# Problem details
Output, word for word, every line from the start of the listing down to and including the line that contains "RELAY pin IN2: GP20 -> GP10"; include nothing else.

# Data for analysis
►

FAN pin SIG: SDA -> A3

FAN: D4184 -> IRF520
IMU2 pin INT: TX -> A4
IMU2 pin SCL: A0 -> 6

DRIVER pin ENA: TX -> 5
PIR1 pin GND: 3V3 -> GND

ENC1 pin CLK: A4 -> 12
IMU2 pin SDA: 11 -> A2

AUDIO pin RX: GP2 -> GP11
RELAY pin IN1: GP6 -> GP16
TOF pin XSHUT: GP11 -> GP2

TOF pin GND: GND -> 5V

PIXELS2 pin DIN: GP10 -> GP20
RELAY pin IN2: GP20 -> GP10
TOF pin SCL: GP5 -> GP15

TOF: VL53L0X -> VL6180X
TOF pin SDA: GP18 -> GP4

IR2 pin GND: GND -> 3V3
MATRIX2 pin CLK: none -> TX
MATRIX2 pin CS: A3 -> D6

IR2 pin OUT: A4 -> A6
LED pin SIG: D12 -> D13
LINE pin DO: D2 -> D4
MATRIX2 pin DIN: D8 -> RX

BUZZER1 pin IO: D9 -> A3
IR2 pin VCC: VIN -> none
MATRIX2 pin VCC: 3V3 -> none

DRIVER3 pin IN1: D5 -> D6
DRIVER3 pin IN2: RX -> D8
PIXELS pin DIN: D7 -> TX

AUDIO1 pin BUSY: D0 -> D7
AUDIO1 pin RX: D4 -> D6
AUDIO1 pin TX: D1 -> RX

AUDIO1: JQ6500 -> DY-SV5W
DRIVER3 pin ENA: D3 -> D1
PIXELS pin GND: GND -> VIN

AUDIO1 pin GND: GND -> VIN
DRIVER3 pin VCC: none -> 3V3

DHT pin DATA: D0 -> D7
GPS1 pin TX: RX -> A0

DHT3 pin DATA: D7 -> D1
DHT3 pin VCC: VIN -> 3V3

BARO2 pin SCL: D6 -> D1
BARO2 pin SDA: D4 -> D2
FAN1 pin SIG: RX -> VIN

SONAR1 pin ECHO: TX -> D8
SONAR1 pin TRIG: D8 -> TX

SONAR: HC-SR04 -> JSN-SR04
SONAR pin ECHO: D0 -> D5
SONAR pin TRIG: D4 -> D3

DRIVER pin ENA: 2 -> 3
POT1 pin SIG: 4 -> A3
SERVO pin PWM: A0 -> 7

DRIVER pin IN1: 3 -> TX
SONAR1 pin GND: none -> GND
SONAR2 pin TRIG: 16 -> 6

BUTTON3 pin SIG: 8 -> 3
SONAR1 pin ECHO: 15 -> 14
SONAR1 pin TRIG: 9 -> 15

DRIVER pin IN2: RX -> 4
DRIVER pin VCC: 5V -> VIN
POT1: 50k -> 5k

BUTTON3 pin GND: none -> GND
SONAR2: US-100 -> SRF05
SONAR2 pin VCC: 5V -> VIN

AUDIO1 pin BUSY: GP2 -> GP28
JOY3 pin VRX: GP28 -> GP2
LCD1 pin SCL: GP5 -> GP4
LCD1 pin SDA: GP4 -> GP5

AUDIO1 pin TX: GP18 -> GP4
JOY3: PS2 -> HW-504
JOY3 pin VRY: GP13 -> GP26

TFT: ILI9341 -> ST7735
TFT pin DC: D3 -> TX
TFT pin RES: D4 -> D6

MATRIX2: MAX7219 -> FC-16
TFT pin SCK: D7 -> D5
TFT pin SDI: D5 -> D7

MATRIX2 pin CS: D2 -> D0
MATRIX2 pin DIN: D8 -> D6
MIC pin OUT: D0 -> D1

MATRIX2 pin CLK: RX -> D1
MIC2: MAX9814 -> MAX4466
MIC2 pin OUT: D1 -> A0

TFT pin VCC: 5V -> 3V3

◄

# Task result
FAN pin SIG: SDA -> A3

FAN: D4184 -> IRF520
IMU2 pin INT: TX -> A4
IMU2 pin SCL: A0 -> 6

DRIVER pin ENA: TX -> 5
PIR1 pin GND: 3V3 -> GND

ENC1 pin CLK: A4 -> 12
IMU2 pin SDA: 11 -> A2

AUDIO pin RX: GP2 -> GP11
RELAY pin IN1: GP6 -> GP16
TOF pin XSHUT: GP11 -> GP2

TOF pin GND: GND -> 5V

PIXELS2 pin DIN: GP10 -> GP20
RELAY pin IN2: GP20 -> GP10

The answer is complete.